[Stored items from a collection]
>>>>

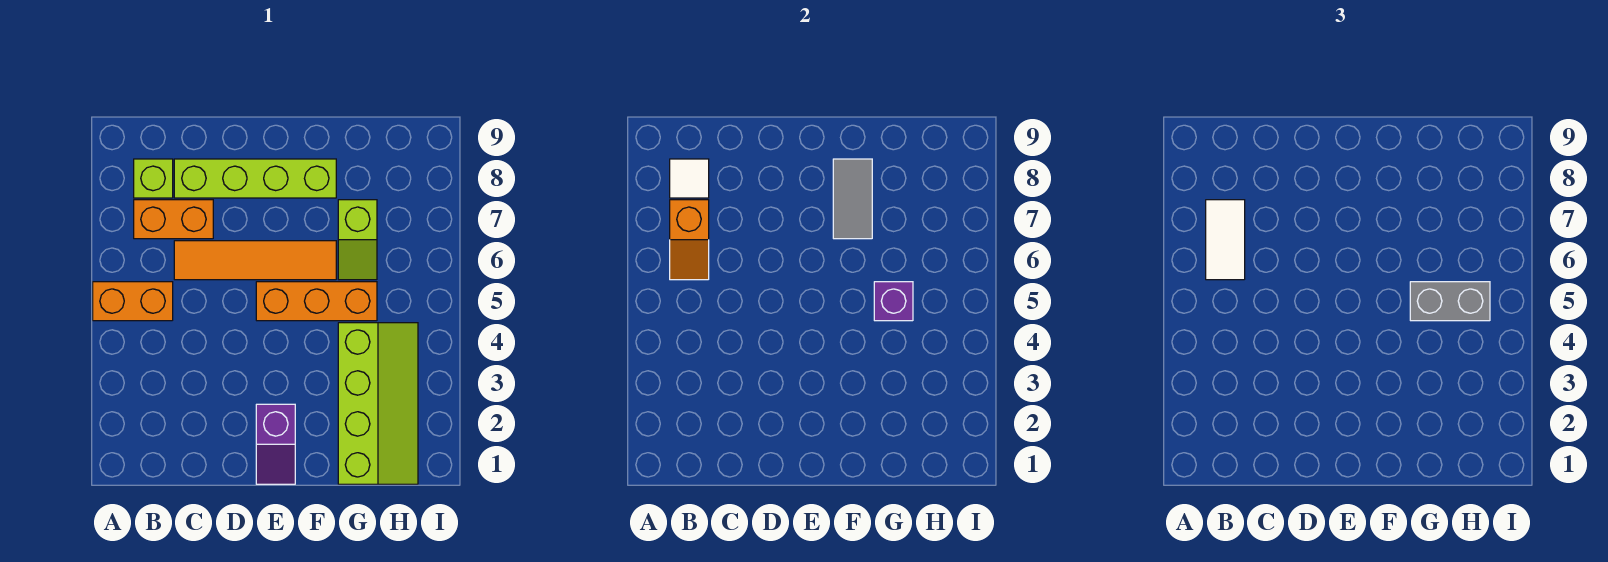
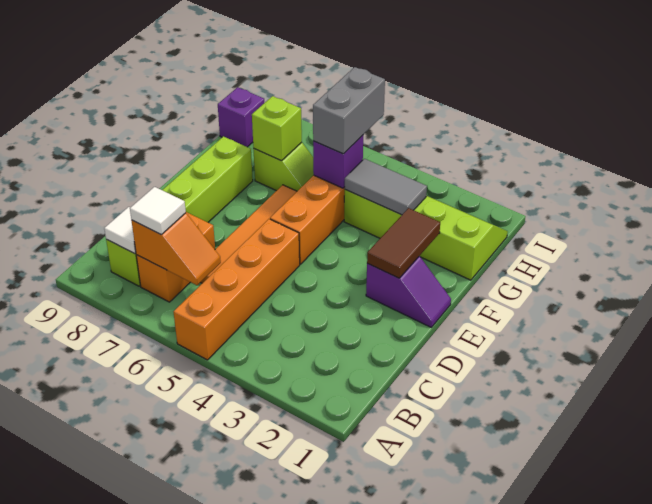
orange brick A5:B5 level 1 -> orange brick A5:D5 level 1
white tile B6:B7 level 3 -> white tile B7 level 3
none -> brown tile E2:F2 level 2
grey tile F7:F8 level 2 -> grey tile G3:G4 level 2
none -> lime brick G7 level 2
none -> purple brick H9 level 1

<<<<

Directions: The copy you give must repeat each record character for character, but it must not include the pictures.

Solution to this problem:
orange brick A5:B5 level 1 -> orange brick A5:D5 level 1
white tile B6:B7 level 3 -> white tile B7 level 3
none -> brown tile E2:F2 level 2
grey tile F7:F8 level 2 -> grey tile G3:G4 level 2
none -> lime brick G7 level 2
none -> purple brick H9 level 1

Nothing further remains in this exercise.